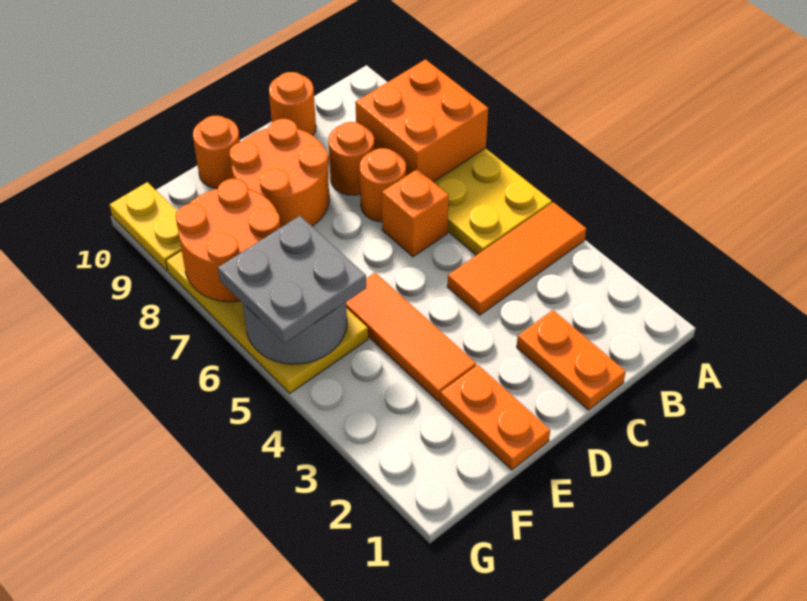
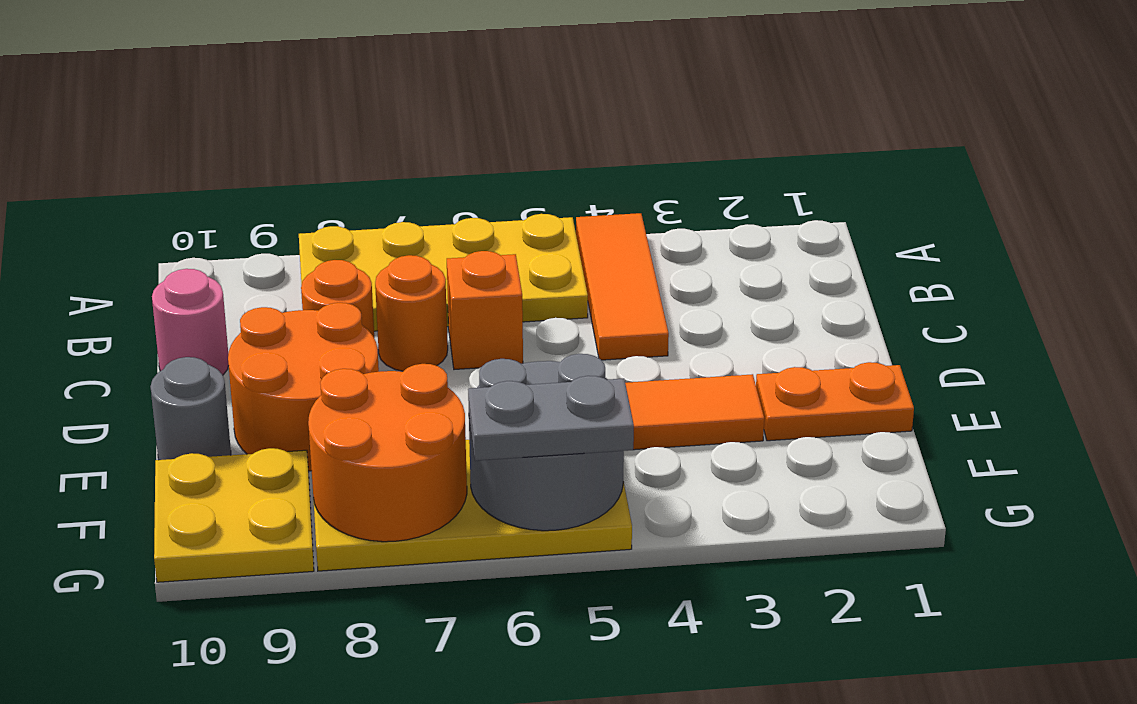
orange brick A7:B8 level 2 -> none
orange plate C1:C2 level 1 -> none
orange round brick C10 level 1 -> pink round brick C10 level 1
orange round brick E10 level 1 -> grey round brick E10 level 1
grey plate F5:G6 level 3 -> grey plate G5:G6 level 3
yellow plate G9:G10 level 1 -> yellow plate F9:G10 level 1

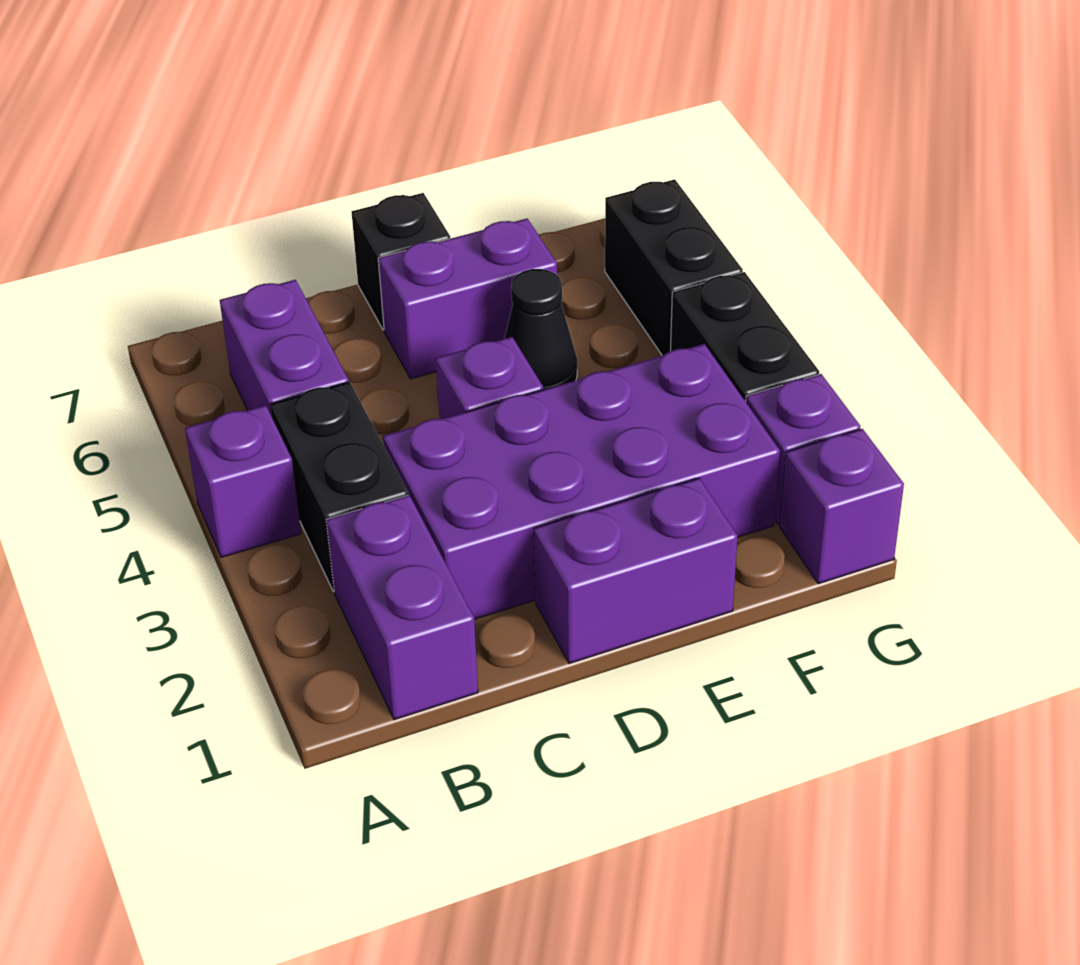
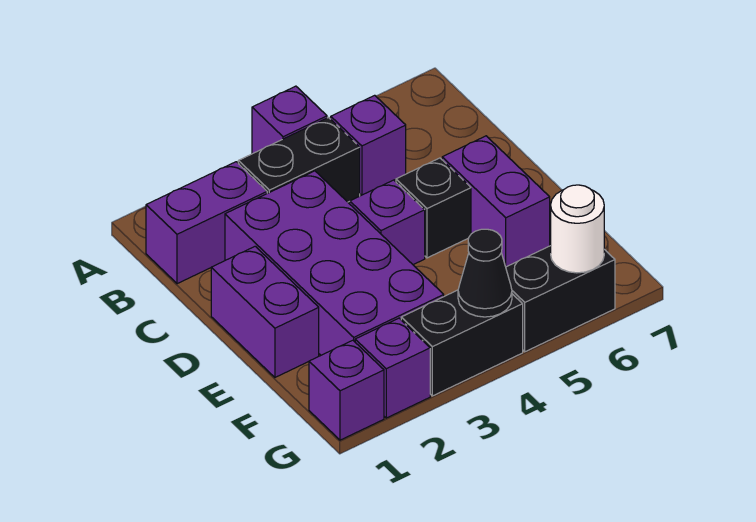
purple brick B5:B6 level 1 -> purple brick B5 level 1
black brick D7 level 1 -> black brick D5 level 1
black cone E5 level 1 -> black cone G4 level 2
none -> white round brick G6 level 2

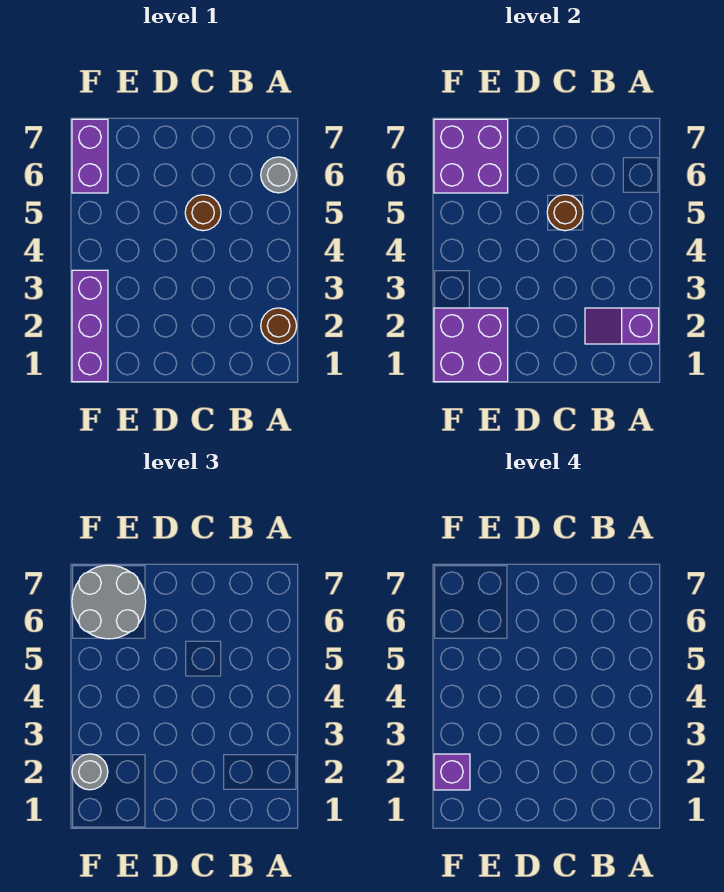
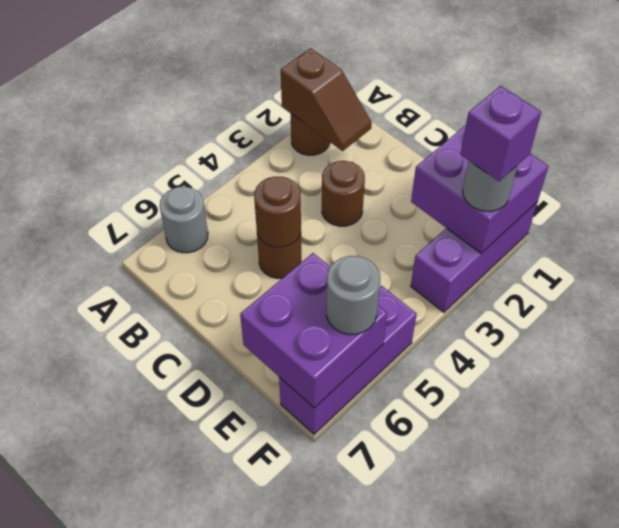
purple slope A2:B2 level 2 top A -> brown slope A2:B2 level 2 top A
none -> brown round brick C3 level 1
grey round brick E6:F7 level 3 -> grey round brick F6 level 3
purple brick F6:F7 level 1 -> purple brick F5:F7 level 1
--
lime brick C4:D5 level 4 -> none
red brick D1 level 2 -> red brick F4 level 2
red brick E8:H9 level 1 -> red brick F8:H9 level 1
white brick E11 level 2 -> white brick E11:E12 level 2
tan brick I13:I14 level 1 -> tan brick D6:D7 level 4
---
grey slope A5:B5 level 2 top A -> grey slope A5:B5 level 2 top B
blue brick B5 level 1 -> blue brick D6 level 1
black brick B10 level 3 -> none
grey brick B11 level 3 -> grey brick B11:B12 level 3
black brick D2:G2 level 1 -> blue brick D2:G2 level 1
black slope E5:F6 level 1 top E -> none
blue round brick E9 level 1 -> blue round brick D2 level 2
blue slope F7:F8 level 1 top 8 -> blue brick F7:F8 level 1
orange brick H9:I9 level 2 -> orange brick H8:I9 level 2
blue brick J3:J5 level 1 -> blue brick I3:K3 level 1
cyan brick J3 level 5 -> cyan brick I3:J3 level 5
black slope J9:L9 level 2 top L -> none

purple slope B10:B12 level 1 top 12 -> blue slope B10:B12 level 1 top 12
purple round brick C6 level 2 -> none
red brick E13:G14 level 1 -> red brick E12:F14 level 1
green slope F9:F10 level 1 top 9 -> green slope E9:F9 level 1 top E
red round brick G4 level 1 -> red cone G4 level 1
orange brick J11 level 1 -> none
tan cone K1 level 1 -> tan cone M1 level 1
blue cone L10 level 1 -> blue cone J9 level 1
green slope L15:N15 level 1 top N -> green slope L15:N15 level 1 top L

▶ **Exercise instructions**: How many lines of the listing contain the word "black"? Reply with only the number.

▶ **Written answer**: 6